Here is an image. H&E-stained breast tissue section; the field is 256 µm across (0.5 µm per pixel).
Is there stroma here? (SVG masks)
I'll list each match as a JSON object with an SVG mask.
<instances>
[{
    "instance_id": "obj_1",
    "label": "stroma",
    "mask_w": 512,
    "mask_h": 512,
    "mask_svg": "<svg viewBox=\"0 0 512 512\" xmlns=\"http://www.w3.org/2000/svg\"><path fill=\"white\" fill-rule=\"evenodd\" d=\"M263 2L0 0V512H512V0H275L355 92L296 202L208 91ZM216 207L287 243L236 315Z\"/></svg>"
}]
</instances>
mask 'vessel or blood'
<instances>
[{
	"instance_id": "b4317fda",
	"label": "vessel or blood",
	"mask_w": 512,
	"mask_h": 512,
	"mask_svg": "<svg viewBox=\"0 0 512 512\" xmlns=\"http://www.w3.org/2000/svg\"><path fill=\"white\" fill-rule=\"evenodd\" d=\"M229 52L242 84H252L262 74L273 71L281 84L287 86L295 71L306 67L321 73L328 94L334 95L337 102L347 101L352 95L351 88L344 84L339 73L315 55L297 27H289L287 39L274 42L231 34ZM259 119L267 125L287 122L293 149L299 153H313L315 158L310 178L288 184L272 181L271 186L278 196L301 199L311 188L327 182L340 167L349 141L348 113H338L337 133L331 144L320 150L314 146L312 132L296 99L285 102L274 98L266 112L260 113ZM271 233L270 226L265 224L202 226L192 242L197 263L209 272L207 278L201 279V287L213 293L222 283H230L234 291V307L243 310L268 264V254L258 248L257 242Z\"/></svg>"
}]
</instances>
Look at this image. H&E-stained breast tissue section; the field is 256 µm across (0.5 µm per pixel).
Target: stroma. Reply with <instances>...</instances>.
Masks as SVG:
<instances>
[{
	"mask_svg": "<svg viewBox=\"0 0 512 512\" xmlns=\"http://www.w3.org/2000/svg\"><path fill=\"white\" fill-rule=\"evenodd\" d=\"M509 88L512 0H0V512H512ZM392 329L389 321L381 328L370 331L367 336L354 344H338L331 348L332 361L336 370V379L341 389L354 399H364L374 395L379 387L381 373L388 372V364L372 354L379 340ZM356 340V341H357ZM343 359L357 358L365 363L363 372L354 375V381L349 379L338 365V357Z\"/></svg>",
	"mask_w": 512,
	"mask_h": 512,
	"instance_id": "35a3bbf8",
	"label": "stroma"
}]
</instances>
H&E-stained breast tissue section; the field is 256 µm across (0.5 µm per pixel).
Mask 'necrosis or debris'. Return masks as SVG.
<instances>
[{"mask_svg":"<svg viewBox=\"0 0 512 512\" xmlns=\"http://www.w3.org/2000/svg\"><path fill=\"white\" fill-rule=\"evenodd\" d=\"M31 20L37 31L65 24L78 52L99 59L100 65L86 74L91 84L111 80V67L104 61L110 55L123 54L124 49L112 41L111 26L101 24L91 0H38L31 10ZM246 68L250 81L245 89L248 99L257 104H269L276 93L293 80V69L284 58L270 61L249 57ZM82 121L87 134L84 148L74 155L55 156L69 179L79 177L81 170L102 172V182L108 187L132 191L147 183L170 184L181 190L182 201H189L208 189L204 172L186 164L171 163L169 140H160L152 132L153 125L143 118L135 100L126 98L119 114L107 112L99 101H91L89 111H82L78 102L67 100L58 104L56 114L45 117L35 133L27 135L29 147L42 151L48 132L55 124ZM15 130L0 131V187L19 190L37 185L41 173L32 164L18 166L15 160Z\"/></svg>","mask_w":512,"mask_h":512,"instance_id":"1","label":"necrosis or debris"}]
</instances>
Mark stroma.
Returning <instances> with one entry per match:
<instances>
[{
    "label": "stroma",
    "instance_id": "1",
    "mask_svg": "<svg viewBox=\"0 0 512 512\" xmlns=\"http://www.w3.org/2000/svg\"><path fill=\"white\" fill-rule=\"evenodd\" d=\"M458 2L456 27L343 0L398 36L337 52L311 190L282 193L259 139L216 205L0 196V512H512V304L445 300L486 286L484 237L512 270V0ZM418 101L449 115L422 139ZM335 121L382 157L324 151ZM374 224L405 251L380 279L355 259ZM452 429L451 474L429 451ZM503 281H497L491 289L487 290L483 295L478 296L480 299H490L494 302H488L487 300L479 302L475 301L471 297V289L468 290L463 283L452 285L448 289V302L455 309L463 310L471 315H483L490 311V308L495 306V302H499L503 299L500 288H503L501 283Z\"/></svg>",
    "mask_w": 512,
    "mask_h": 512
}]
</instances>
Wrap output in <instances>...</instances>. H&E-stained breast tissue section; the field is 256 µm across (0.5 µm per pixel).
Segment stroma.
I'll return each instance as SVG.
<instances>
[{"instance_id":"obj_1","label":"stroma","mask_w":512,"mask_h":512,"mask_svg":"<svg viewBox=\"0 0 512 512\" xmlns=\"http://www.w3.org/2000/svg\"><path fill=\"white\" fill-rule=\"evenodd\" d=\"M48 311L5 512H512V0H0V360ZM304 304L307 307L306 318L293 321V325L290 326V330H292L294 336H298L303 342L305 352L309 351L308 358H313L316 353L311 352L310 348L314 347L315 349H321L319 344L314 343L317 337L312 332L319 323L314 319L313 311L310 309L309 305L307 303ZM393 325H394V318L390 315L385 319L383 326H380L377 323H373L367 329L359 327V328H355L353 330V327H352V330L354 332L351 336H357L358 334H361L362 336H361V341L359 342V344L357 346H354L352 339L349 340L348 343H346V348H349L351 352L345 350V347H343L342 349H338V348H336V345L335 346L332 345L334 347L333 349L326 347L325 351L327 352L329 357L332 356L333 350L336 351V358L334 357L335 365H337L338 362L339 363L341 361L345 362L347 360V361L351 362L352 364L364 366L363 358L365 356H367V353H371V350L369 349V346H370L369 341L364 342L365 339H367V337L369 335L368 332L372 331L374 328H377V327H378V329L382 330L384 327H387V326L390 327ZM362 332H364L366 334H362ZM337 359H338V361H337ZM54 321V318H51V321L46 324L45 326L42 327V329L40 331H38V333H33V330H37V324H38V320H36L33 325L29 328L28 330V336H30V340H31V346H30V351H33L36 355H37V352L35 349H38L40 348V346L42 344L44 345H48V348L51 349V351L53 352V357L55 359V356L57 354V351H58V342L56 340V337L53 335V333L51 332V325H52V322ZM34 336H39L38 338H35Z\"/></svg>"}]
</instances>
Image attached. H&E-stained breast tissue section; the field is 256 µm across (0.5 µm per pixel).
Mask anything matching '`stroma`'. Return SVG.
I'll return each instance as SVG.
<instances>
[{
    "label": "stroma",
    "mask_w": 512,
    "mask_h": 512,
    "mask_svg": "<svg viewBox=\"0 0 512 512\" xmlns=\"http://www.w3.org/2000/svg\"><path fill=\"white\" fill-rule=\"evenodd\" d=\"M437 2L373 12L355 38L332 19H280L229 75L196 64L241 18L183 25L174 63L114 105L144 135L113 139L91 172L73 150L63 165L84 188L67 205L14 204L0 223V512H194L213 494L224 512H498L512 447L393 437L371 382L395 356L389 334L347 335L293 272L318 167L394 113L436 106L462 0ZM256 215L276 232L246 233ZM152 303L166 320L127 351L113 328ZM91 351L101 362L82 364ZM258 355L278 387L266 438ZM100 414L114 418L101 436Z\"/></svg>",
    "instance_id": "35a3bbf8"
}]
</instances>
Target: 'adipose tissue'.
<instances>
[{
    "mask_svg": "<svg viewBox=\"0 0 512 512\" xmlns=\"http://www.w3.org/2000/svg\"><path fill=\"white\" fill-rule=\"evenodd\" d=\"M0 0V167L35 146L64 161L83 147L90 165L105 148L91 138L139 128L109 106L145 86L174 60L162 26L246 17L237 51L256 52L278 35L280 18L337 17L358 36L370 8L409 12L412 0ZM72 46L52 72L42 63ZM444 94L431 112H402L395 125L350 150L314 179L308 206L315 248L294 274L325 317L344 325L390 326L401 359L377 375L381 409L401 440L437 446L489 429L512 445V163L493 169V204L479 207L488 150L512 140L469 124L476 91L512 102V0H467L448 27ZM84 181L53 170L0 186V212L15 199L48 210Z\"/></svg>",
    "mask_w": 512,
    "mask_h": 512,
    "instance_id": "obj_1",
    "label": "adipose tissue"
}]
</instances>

☆ ☆ ☆ ☆

In the entries above, identify every line with the string "pixel".

Here is an image. H&E-stained breast tissue section; the field is 256 µm across (0.5 µm per pixel).
Look at this image. H&E-stained breast tissue section; the field is 256 µm across (0.5 µm per pixel).
H&E-stained breast tissue section; the field is 256 µm across (0.5 µm per pixel).
Wrap output in <instances>...</instances>. H&E-stained breast tissue section; the field is 256 µm across (0.5 µm per pixel).
Image attached. H&E-stained breast tissue section; the field is 256 µm across (0.5 µm per pixel).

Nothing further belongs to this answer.